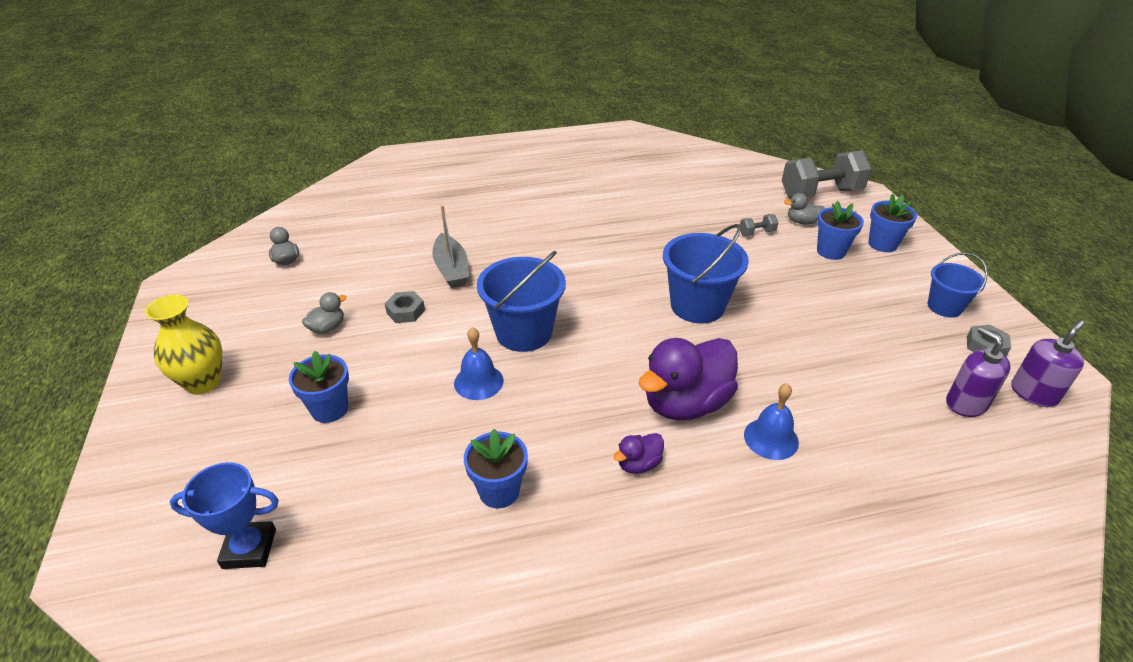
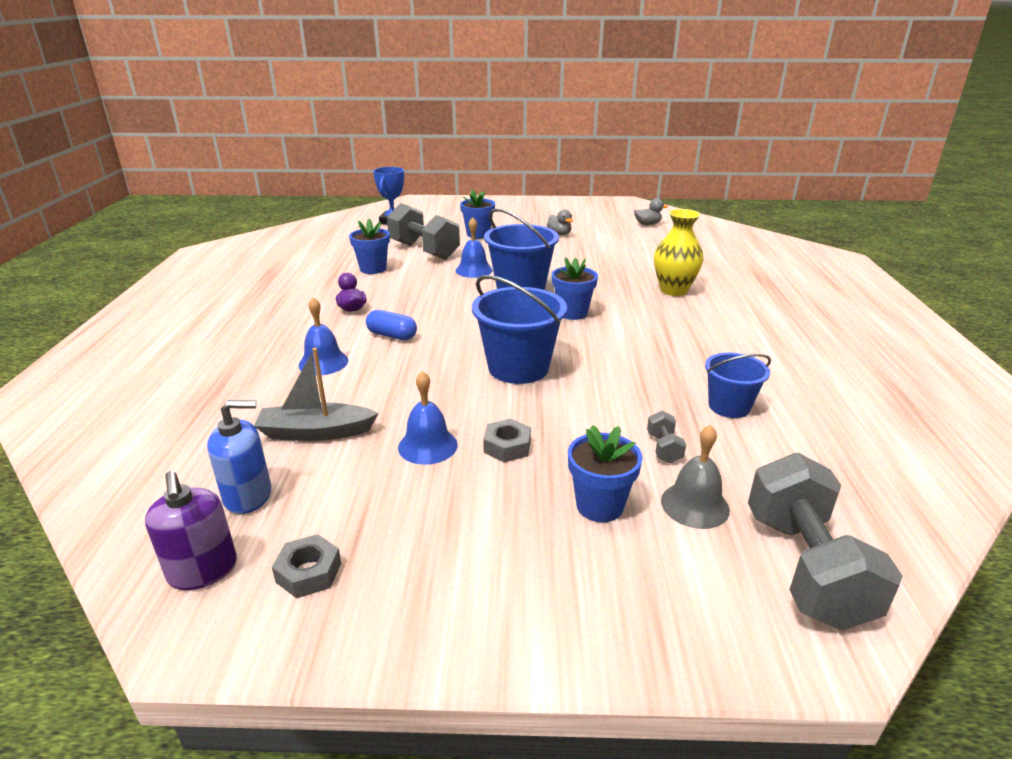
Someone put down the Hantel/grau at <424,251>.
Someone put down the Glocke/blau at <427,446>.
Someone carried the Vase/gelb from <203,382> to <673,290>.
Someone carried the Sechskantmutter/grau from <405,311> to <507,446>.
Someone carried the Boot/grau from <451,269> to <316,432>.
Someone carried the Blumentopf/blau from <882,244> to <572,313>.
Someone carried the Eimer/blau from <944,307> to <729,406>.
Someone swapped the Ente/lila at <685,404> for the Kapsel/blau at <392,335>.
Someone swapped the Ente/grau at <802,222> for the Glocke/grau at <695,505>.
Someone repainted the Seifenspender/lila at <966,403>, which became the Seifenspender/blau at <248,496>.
┄┄┄┄┄┄┄┄┄┄
- [What you need to do]: Look through the material for "swapped". Copy each line that has it.

- [The answer]:
Someone swapped the Ente/lila at <685,404> for the Kapsel/blau at <392,335>.
Someone swapped the Ente/grau at <802,222> for the Glocke/grau at <695,505>.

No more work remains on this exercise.